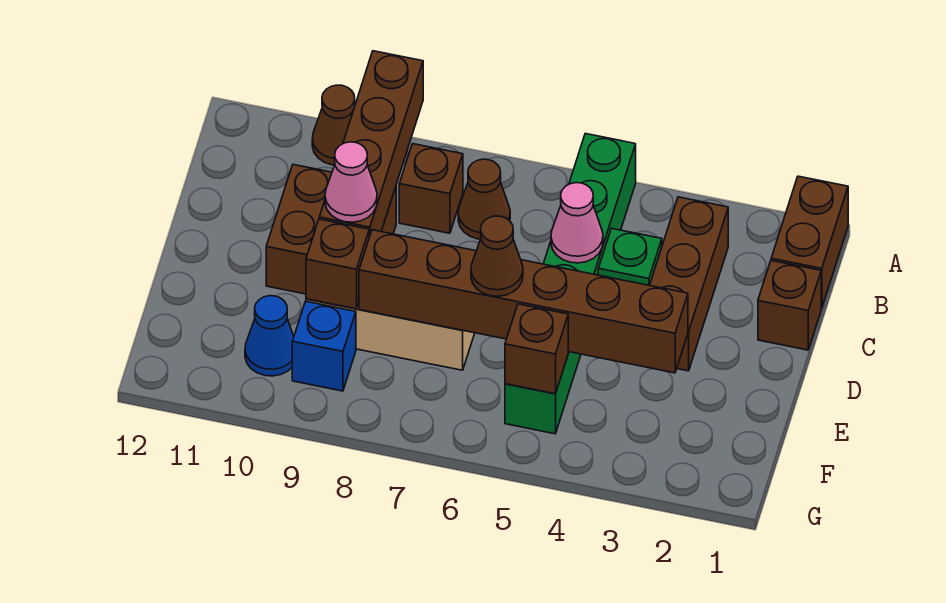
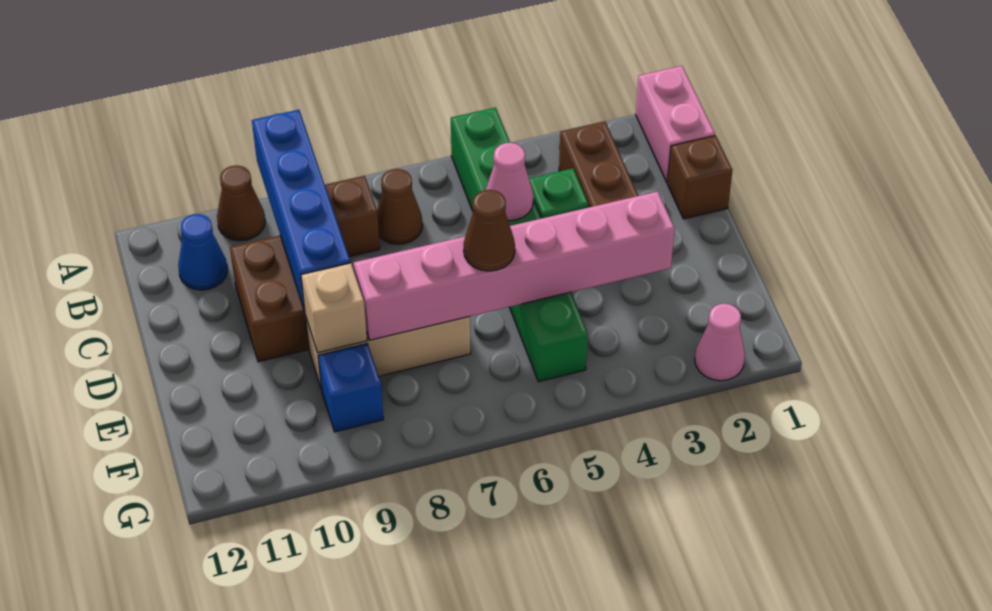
brown brick A1:B1 level 1 -> pink brick A1:B1 level 1
brown brick A9:D9 level 2 -> blue brick A9:D9 level 2
pink cone D9 level 3 -> pink cone G2 level 1
brown brick E3:E8 level 2 -> pink brick E3:E8 level 2
brown brick E9 level 2 -> tan brick E9 level 2
brown brick F5 level 2 -> none
blue cone F10 level 1 -> blue cone B11 level 1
= = = =
Drop every image, please, and write out the data above exactly as shown.

** EXERCISE ANSWER **
brown brick A1:B1 level 1 -> pink brick A1:B1 level 1
brown brick A9:D9 level 2 -> blue brick A9:D9 level 2
pink cone D9 level 3 -> pink cone G2 level 1
brown brick E3:E8 level 2 -> pink brick E3:E8 level 2
brown brick E9 level 2 -> tan brick E9 level 2
brown brick F5 level 2 -> none
blue cone F10 level 1 -> blue cone B11 level 1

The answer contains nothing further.